(Records contained in a dataset):
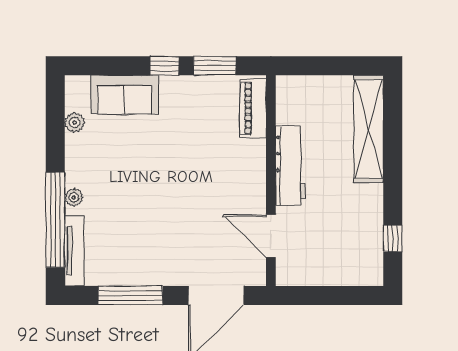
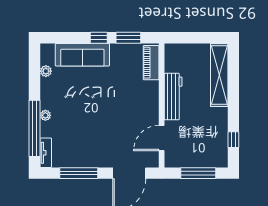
sofa: (124, 95) -> (82, 55), width x1.36
door: (271, 236) -> (162, 138), hinge flipped
tv unit: (74, 251) -> (46, 153), width x0.71
window: (333, 295) -> (198, 173), added

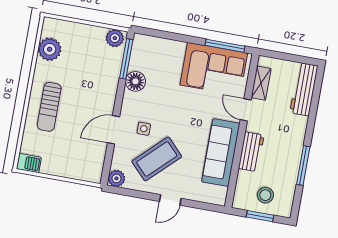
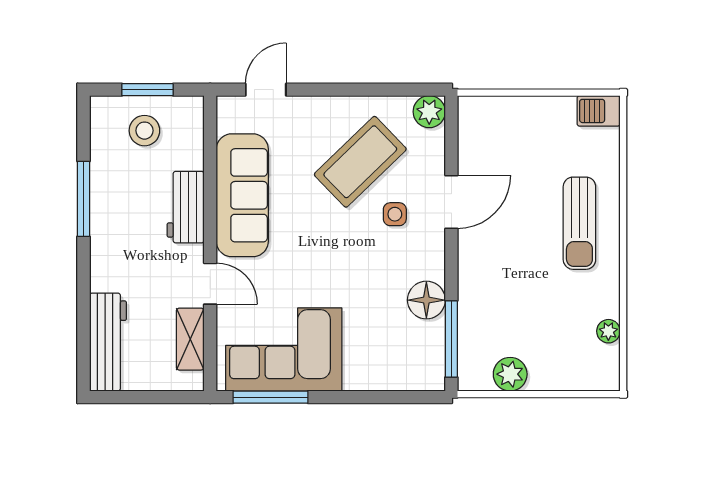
plant: (115, 38) -> (510, 374), moved
plant: (50, 49) -> (608, 331), width x0.53, depth x0.53
sun lounger: (49, 107) -> (579, 223), turned 180
door: (170, 200) -> (266, 90), moved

(The problem): Could you transcribe the records above exactly, leaving out any pictures?

(Result for this task):
sofa: (124, 95) -> (82, 55), width x1.36
door: (271, 236) -> (162, 138), hinge flipped
tv unit: (74, 251) -> (46, 153), width x0.71
window: (333, 295) -> (198, 173), added

plant: (115, 38) -> (510, 374), moved
plant: (50, 49) -> (608, 331), width x0.53, depth x0.53
sun lounger: (49, 107) -> (579, 223), turned 180
door: (170, 200) -> (266, 90), moved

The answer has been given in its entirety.